-- Opening Marker --
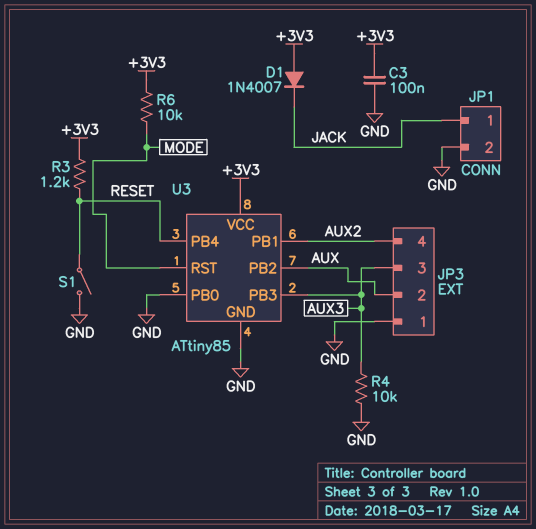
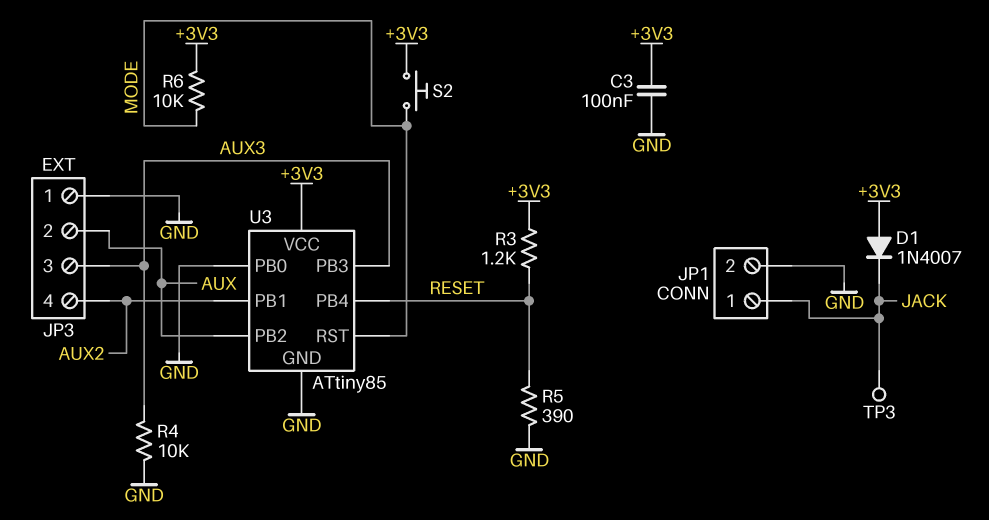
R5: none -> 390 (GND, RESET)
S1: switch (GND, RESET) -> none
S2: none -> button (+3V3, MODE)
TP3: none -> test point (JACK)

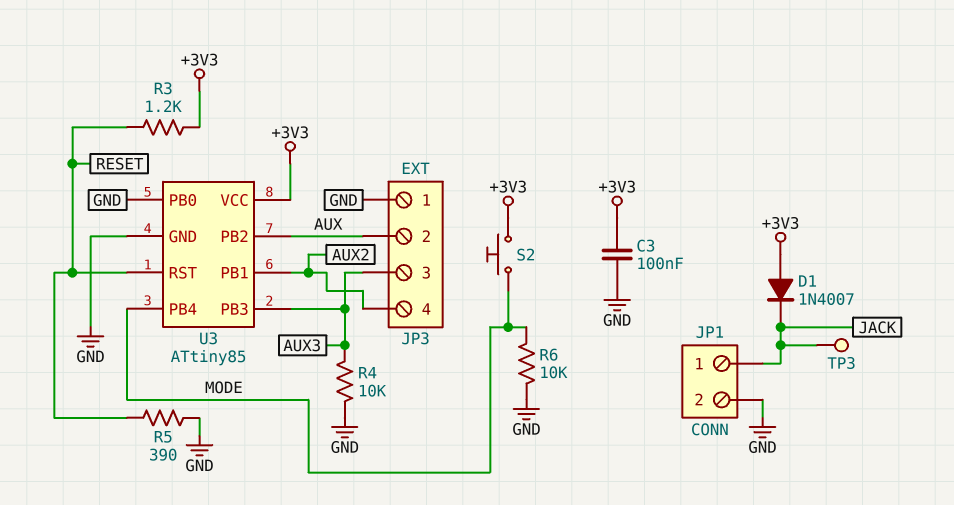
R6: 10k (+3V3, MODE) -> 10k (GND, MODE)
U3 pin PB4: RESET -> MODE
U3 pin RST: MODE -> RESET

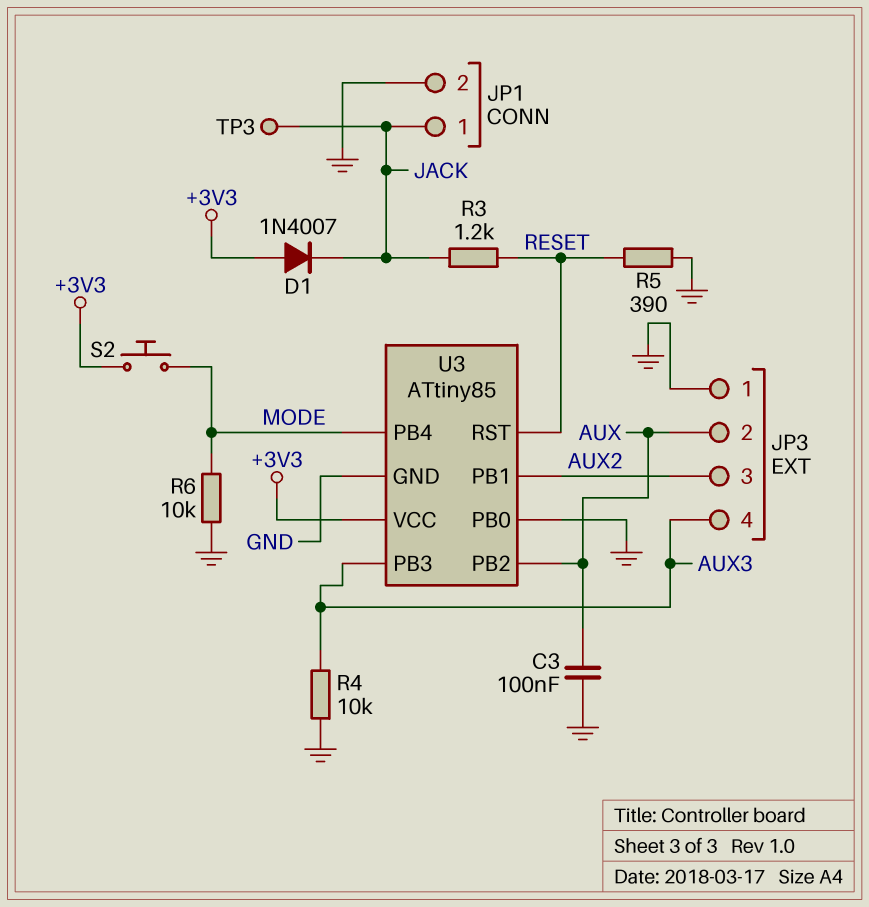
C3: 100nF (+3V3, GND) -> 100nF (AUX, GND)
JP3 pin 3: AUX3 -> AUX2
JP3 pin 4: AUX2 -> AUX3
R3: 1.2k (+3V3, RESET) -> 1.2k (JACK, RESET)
-- Closing Marker --
_THE TASK_
Beginning with the line that bears "U3 pin RST: MODE -> RESET", output each line through the last line of the listing exactly, and no others; skip the pictures.

_TASK SOLUTION_
U3 pin RST: MODE -> RESET

C3: 100nF (+3V3, GND) -> 100nF (AUX, GND)
JP3 pin 3: AUX3 -> AUX2
JP3 pin 4: AUX2 -> AUX3
R3: 1.2k (+3V3, RESET) -> 1.2k (JACK, RESET)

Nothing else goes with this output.